• _EXCERPTED RECORDS_:
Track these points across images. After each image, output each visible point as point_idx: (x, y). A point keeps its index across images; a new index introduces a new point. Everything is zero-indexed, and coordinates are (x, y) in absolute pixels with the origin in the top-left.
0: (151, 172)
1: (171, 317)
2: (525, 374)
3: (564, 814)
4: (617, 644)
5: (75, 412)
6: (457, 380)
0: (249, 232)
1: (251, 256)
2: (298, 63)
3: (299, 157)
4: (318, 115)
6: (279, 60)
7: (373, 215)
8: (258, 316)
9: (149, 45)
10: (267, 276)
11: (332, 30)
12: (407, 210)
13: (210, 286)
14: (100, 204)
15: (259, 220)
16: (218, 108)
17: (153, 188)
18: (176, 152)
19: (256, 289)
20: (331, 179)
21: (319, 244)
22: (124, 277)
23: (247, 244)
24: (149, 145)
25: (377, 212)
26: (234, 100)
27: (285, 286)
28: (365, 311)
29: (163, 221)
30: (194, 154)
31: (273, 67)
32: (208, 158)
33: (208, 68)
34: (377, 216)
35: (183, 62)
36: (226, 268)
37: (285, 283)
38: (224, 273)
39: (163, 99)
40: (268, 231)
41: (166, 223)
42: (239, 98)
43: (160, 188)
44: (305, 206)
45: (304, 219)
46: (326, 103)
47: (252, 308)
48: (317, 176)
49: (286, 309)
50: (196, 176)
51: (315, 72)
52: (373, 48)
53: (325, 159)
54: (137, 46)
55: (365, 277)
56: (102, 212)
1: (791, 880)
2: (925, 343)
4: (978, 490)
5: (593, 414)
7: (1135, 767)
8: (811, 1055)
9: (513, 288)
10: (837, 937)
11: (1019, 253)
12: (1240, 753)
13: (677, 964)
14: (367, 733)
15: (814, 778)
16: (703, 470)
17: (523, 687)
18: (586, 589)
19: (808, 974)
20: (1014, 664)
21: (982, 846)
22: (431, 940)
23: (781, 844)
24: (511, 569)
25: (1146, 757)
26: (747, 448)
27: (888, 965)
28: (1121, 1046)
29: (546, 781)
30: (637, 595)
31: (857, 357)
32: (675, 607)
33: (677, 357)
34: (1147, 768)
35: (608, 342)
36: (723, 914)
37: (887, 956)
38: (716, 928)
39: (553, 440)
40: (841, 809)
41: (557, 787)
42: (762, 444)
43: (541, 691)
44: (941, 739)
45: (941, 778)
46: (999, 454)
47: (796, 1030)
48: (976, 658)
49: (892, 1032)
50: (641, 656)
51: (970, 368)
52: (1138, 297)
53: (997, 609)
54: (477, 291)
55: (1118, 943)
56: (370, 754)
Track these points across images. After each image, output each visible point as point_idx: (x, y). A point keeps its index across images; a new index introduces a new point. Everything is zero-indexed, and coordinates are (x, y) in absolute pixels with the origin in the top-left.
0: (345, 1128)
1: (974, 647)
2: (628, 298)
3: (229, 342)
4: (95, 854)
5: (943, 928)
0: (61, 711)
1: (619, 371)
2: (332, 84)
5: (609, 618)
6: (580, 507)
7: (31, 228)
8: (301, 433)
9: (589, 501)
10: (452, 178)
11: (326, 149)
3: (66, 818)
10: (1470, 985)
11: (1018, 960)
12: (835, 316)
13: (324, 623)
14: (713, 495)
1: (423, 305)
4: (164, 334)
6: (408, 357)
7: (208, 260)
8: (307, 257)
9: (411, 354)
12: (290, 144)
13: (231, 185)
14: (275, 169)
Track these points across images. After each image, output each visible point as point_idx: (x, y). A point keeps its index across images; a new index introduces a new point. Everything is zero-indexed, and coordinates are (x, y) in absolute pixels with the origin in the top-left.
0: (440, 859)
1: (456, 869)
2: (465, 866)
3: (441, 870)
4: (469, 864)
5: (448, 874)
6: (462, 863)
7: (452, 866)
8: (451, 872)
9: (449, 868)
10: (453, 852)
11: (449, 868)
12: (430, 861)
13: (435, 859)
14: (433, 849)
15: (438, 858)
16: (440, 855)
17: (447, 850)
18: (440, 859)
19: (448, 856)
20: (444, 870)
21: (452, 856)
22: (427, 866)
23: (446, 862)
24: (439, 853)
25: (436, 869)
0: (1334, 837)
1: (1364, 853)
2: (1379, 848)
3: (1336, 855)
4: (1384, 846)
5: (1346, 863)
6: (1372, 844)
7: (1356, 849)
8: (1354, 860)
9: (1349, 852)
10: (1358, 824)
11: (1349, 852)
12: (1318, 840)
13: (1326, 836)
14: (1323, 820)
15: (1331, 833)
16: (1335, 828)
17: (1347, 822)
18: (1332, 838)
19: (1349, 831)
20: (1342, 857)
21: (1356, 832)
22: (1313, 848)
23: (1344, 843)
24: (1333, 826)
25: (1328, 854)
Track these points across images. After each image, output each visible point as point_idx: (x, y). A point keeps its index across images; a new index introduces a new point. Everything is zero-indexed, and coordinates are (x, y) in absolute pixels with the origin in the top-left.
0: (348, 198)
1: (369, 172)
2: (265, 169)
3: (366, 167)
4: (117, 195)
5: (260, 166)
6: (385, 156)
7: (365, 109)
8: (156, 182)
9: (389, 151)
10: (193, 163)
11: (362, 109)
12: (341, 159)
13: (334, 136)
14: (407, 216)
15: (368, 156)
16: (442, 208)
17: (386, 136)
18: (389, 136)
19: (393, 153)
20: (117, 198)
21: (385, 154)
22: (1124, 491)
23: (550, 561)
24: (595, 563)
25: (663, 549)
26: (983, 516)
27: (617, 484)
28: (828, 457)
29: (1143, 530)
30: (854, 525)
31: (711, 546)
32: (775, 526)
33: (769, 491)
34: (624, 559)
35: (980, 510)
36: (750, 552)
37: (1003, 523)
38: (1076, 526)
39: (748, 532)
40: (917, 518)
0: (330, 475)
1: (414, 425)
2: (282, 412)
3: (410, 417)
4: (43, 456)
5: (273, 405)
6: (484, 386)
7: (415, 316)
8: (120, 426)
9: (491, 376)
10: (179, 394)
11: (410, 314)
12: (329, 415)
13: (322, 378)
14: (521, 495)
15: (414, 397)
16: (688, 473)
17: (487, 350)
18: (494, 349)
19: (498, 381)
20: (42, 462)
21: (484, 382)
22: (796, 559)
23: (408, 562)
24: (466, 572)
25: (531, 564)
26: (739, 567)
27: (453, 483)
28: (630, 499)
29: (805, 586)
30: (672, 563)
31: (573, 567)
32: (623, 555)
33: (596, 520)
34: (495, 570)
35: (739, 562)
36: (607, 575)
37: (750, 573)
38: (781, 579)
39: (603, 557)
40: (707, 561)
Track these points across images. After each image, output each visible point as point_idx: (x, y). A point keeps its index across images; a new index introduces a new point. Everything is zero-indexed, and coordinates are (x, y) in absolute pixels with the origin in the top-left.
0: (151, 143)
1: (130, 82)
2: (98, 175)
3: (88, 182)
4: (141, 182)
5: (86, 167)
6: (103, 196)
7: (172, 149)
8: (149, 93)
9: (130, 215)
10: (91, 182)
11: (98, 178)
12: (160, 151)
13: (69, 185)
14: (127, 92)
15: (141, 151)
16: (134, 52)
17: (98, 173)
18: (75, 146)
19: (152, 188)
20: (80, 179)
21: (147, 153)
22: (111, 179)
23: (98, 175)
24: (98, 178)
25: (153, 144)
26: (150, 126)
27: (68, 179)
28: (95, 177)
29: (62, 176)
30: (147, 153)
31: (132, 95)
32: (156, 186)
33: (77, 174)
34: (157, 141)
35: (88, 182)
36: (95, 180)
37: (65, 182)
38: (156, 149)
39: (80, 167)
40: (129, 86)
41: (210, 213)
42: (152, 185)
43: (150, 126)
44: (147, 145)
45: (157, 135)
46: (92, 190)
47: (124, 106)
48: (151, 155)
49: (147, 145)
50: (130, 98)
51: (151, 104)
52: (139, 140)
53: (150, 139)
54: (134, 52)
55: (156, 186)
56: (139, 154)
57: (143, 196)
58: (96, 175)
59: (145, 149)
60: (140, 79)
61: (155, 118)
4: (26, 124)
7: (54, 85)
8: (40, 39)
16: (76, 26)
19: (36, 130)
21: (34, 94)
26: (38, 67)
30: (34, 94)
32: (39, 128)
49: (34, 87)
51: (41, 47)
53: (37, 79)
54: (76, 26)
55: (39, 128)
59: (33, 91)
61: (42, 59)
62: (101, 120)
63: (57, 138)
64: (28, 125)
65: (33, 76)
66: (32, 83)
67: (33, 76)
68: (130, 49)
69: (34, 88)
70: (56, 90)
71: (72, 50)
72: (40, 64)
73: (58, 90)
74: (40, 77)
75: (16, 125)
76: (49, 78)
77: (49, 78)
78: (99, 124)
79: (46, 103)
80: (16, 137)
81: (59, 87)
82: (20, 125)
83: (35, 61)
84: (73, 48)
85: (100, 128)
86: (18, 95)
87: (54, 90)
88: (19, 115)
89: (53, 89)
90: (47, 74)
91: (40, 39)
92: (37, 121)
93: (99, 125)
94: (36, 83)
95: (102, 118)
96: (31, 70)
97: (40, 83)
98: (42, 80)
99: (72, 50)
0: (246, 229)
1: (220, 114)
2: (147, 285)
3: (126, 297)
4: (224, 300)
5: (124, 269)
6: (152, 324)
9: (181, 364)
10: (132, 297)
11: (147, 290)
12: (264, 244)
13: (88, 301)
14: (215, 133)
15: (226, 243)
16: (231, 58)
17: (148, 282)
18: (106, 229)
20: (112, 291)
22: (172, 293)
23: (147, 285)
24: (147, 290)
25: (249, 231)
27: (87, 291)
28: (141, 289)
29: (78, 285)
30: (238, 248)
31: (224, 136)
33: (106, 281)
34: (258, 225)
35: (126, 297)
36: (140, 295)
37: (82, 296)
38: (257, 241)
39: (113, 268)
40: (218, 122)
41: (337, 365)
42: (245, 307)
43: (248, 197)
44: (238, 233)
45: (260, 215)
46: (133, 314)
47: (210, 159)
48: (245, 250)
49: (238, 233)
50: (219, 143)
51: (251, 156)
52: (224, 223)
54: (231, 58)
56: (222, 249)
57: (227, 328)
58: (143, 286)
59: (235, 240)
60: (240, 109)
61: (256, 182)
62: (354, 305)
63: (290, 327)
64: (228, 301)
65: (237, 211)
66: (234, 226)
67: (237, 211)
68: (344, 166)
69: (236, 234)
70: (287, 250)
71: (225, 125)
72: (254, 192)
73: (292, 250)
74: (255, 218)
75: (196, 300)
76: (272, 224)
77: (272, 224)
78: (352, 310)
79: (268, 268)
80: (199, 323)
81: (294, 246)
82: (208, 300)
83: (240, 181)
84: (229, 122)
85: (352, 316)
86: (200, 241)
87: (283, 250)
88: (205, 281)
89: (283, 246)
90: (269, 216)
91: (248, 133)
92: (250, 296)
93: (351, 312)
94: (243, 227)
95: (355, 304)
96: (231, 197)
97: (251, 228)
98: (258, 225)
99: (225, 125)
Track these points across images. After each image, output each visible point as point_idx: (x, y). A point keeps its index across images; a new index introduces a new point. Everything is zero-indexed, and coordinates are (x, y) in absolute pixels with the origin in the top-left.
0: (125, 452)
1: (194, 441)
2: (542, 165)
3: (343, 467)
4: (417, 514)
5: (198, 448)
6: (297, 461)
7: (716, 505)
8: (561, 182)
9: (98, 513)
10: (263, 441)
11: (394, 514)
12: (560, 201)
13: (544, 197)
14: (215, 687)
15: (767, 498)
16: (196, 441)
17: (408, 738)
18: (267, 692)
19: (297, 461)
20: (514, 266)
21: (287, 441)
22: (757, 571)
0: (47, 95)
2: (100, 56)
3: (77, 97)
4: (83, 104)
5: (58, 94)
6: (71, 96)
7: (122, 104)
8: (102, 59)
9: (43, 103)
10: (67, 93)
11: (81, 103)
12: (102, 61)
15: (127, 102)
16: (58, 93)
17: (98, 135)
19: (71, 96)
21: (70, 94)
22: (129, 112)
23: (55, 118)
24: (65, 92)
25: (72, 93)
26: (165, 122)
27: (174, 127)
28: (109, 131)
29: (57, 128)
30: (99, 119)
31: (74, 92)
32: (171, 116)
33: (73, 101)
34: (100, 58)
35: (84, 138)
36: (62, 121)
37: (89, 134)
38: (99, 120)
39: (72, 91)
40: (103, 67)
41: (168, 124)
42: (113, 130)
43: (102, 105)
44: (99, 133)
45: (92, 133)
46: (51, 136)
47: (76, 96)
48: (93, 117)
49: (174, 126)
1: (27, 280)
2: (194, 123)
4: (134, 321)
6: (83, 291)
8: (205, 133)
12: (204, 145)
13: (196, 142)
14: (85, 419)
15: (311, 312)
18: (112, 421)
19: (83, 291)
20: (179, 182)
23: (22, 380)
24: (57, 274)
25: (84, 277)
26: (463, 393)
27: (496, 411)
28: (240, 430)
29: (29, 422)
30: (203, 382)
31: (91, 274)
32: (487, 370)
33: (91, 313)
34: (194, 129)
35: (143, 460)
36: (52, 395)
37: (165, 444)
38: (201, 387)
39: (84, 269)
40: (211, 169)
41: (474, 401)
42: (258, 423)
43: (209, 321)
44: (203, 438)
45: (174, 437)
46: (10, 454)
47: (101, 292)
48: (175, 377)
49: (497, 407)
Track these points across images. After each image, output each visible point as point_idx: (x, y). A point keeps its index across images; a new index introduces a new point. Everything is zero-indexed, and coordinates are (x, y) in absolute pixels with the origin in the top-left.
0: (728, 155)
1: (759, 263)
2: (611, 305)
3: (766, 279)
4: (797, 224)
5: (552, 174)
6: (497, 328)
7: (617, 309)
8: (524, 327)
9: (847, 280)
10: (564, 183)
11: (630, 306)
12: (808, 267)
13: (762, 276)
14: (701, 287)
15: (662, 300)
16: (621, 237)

• _AIM_: Render the rows above, from the very first line through the line containing "6: (279, 60)", as a numbered list, omitting any blank lines.

• _TASK RESPONSE_:
1. Track these points across images. After each image, output each visible point as point_idx: (x, y). A point keeps its index across images; a new index introduces a new point. Everything is zero-indexed, and coordinates are (x, y) in absolute pixels with the origin in the top-left.
2. 0: (151, 172)
3. 1: (171, 317)
4. 2: (525, 374)
5. 3: (564, 814)
6. 4: (617, 644)
7. 5: (75, 412)
8. 6: (457, 380)
9. 0: (249, 232)
10. 1: (251, 256)
11. 2: (298, 63)
12. 3: (299, 157)
13. 4: (318, 115)
14. 6: (279, 60)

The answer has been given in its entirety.